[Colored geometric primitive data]
■ ■ ■ ■ ■

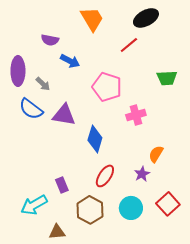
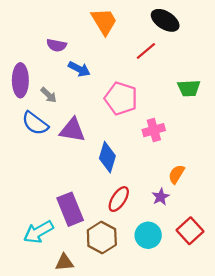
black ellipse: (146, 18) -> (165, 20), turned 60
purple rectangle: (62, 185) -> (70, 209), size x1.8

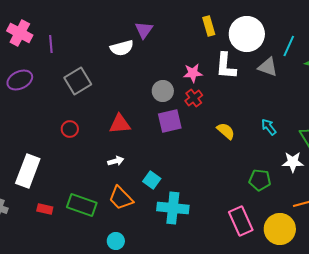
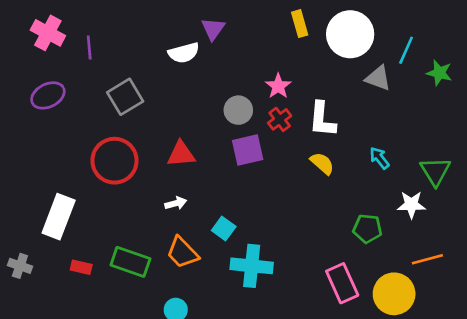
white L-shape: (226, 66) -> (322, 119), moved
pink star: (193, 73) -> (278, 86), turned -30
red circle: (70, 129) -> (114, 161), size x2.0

■ ■ ■ ■ ■

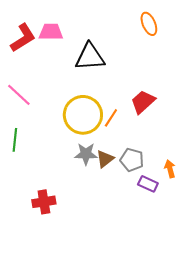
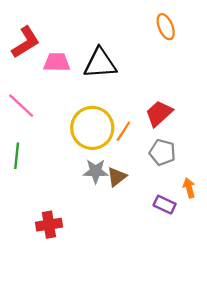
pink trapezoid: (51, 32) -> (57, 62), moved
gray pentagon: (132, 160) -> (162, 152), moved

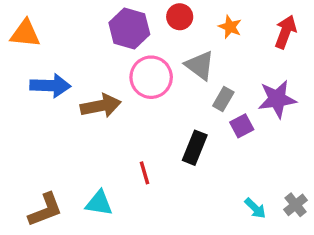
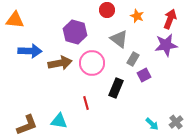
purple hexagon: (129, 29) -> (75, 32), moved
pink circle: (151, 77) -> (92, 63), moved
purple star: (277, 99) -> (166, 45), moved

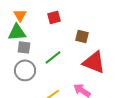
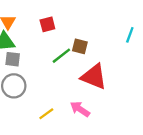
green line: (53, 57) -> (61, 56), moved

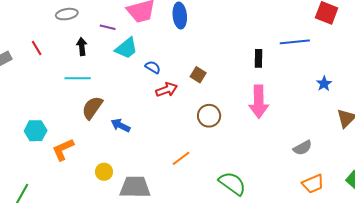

■ ■ ■ ■ ■

TRY IT – What lines in the records above include the string "size"? Copy each one.

ANSWER FOR THE TASK –
purple rectangle: (62, 185) -> (70, 209), size x1.8
red circle: (70, 129) -> (114, 161), size x2.0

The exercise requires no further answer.